» CONSIGNE
Sélectionnez, s'il vous plaît, chaque ligne des entrées ci-dessous qui contient la chaîne « kern », en tenant compte de la casse.

» ENTRÉES À TRAITER
+++
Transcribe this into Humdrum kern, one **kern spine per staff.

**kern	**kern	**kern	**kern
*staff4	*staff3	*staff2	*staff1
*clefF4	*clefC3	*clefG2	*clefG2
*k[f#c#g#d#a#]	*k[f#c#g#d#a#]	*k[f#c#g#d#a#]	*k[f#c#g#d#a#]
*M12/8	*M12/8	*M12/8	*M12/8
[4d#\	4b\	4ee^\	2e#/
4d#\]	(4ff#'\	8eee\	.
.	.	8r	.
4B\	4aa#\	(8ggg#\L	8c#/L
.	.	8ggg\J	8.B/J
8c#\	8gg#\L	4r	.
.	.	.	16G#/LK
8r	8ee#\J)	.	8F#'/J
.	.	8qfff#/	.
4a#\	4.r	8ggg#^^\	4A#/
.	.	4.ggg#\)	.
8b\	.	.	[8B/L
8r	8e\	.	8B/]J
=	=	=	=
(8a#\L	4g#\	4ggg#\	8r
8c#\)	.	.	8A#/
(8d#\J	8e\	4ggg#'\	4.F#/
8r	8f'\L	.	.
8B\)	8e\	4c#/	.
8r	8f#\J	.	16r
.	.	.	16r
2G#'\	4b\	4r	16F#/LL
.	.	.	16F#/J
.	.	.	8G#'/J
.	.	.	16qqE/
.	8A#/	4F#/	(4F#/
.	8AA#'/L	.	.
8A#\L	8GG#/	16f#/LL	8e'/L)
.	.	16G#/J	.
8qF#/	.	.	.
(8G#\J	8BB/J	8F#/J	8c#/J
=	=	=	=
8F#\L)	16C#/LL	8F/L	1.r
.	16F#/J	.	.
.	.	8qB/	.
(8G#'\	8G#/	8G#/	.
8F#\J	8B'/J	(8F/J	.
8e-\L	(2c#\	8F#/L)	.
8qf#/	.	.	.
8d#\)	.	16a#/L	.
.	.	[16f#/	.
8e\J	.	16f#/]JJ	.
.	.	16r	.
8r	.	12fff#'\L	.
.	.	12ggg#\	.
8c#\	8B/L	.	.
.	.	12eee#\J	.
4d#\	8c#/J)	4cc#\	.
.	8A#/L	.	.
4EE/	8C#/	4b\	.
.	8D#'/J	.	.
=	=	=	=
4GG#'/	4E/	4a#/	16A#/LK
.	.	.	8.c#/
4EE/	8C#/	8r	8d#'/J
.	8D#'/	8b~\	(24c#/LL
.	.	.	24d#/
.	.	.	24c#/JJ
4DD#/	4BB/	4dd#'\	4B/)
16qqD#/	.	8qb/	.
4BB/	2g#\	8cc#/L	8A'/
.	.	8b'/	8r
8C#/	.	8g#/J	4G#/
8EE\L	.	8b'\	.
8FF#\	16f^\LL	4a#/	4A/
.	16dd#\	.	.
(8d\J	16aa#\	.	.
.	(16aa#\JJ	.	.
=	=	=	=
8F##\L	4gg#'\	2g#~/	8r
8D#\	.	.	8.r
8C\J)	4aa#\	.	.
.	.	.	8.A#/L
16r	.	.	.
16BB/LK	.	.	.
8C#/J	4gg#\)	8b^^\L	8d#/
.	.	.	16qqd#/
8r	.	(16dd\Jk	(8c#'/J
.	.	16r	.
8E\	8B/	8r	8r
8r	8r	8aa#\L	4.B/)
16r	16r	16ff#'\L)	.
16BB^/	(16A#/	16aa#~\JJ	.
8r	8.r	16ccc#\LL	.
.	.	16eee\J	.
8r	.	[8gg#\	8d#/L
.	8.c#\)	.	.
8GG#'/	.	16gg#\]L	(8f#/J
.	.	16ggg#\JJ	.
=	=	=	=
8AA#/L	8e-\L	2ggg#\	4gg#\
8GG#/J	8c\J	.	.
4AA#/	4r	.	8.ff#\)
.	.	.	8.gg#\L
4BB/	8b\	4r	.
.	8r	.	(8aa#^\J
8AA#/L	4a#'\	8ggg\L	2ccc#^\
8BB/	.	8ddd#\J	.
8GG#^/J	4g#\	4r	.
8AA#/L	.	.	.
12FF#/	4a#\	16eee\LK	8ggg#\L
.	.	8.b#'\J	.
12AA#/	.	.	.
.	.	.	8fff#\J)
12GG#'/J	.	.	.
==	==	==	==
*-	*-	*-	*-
+++
» RÉPONSE
Transcribe this into Humdrum kern, one **kern spine per staff.
**kern	**kern	**kern	**kern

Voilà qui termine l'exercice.